> **Task**
Apart from the images, reproduce all of the data word for word.
··········
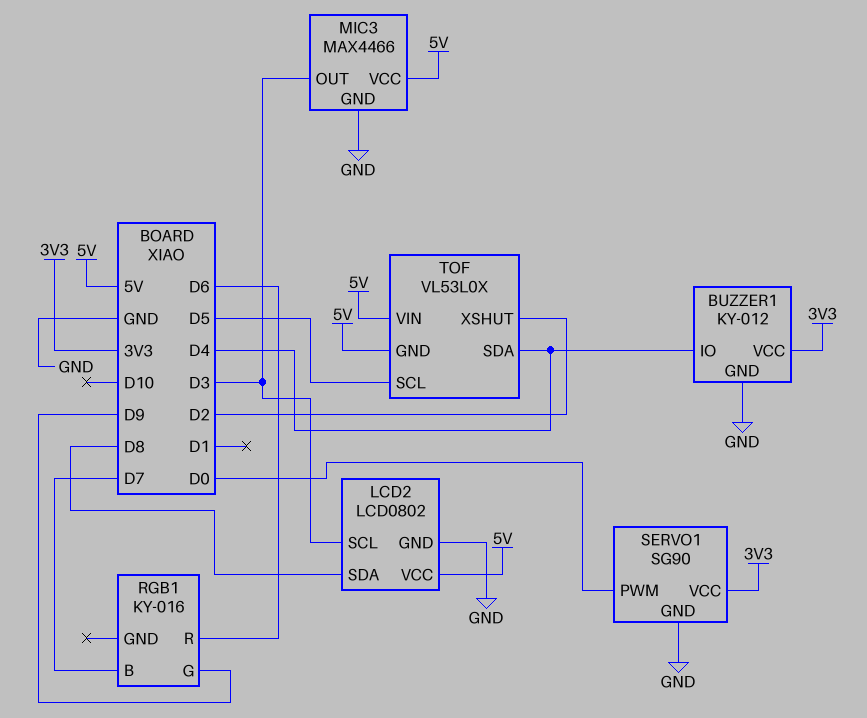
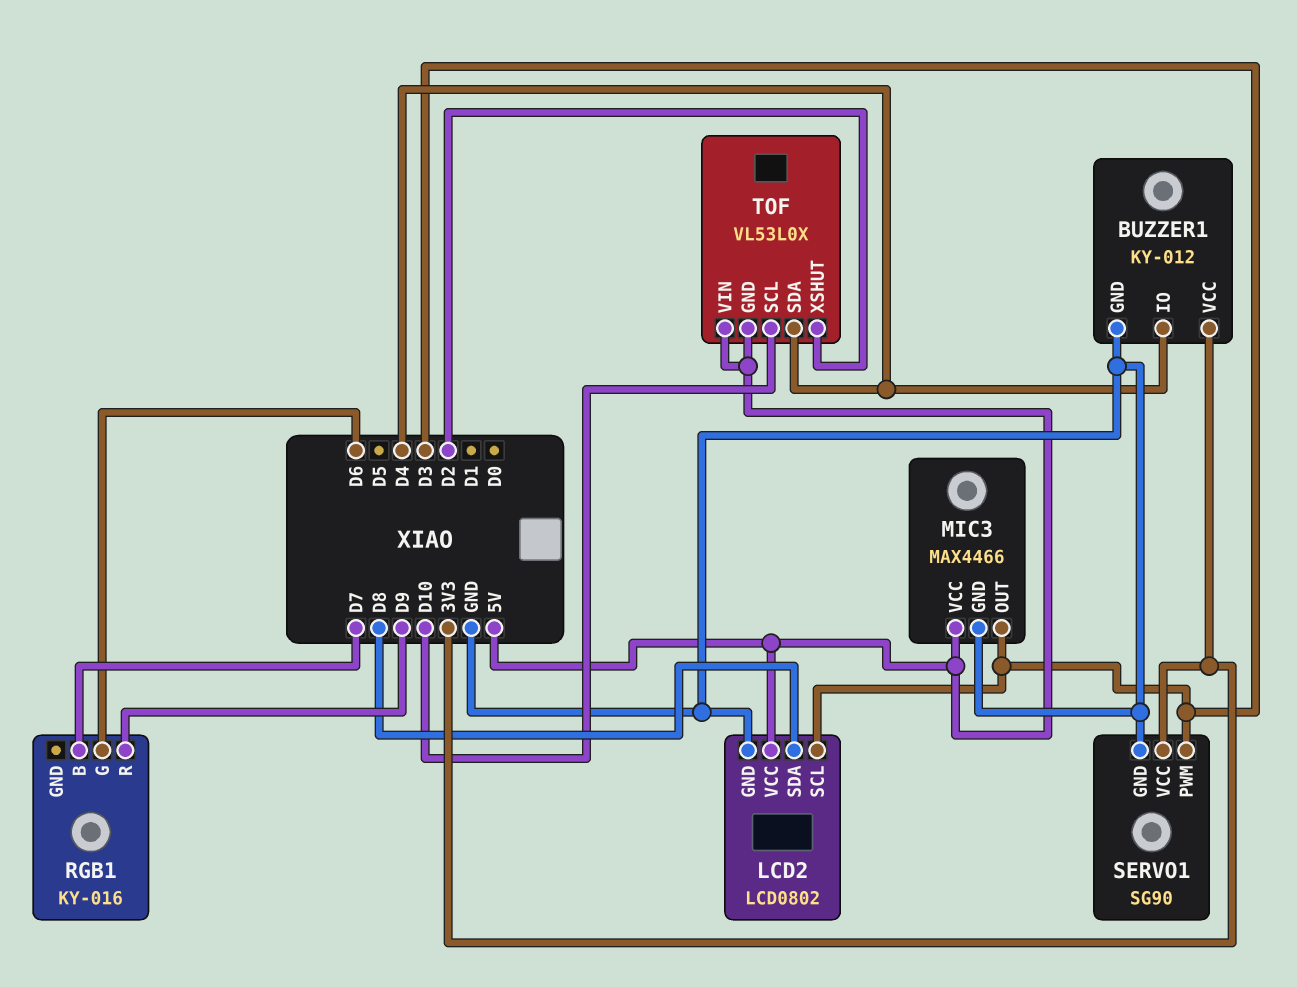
RGB1 pin G: D9 -> D6
RGB1 pin R: D6 -> D9
SERVO1 pin PWM: D0 -> D3
TOF pin SCL: D5 -> D10

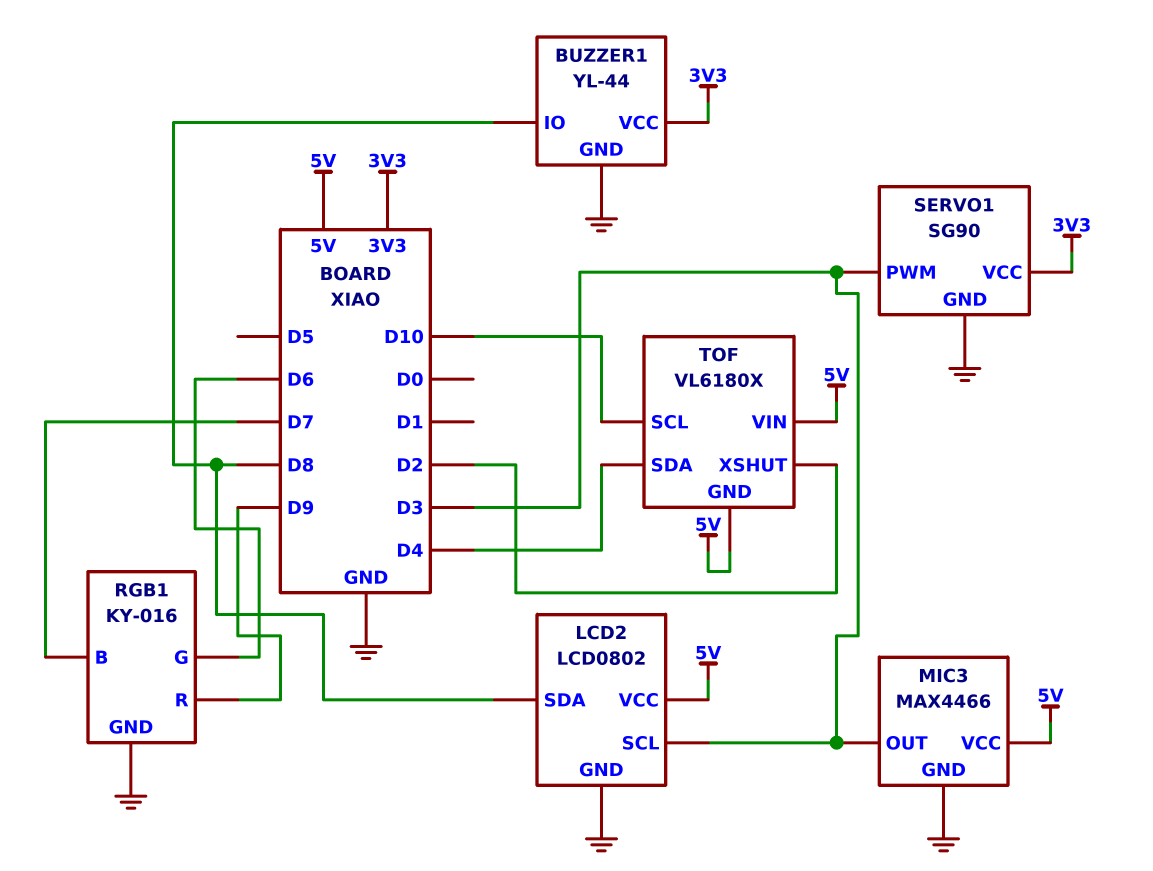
BUZZER1: KY-012 -> YL-44
BUZZER1 pin IO: D4 -> D8
RGB1 pin GND: none -> GND
TOF: VL53L0X -> VL6180X

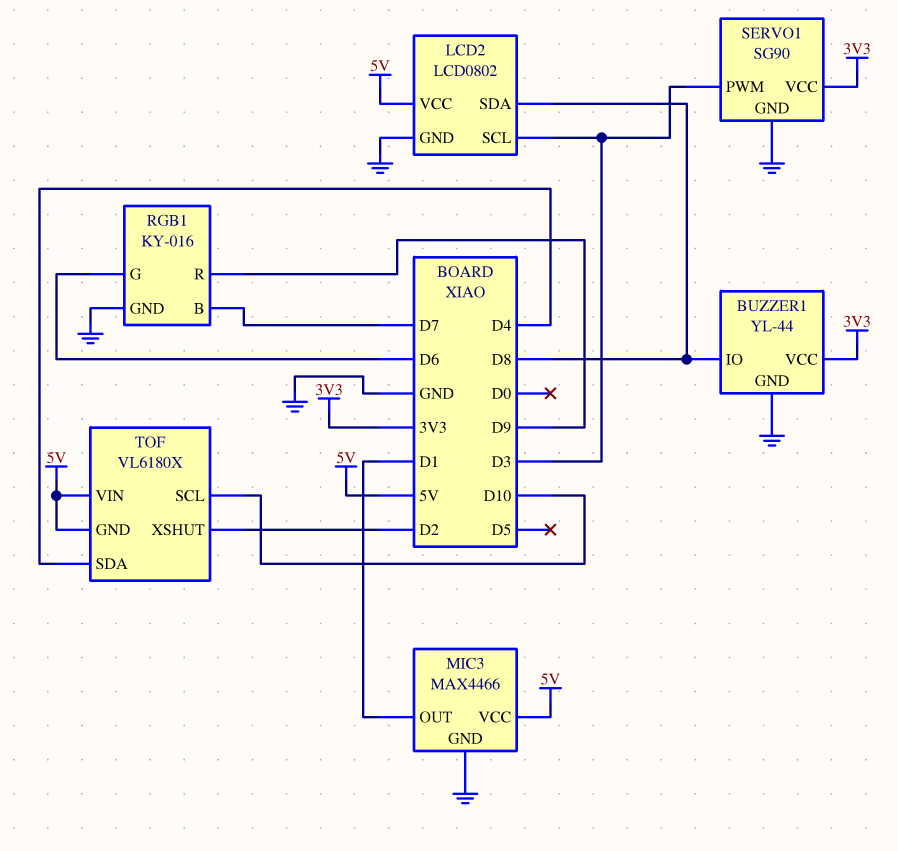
MIC3 pin OUT: D3 -> D1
··········
> **Exercise solution**
RGB1 pin G: D9 -> D6
RGB1 pin R: D6 -> D9
SERVO1 pin PWM: D0 -> D3
TOF pin SCL: D5 -> D10

BUZZER1: KY-012 -> YL-44
BUZZER1 pin IO: D4 -> D8
RGB1 pin GND: none -> GND
TOF: VL53L0X -> VL6180X

MIC3 pin OUT: D3 -> D1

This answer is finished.